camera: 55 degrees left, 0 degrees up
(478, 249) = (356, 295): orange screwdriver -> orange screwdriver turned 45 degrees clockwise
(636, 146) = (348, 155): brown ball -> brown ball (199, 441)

...

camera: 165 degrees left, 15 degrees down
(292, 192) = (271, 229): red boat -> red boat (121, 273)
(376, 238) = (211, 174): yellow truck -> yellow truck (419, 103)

» **Task requirements**
Extract from the listing above the lines between the line containing "camera: 165 degrees left, 15 degrees down" and the line containing "(376, 238) = (211, 174): yellow", keeping both of those lines. Output nothing else.

» **Written response**
camera: 165 degrees left, 15 degrees down
(292, 192) = (271, 229): red boat -> red boat (121, 273)
(376, 238) = (211, 174): yellow truck -> yellow truck (419, 103)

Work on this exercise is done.